(Data extracted from a collection)
※

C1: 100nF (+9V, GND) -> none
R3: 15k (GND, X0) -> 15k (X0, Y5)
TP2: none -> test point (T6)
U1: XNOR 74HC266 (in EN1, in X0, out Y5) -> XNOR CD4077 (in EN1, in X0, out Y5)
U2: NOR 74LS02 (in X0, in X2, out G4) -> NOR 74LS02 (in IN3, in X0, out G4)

※

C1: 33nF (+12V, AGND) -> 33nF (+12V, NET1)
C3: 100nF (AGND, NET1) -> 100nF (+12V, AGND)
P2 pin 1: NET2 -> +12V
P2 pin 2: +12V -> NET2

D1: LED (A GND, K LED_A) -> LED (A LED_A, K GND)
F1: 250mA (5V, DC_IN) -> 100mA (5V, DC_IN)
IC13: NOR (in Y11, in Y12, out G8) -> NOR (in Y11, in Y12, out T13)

※

* **About this task**
The answer is the run of lines above from the line containing "C1: 100nF (+9V, GND) -> none" through the line containing "U2: NOR 74LS02", copied exactly and alone.

* **Task answer**
C1: 100nF (+9V, GND) -> none
R3: 15k (GND, X0) -> 15k (X0, Y5)
TP2: none -> test point (T6)
U1: XNOR 74HC266 (in EN1, in X0, out Y5) -> XNOR CD4077 (in EN1, in X0, out Y5)
U2: NOR 74LS02 (in X0, in X2, out G4) -> NOR 74LS02 (in IN3, in X0, out G4)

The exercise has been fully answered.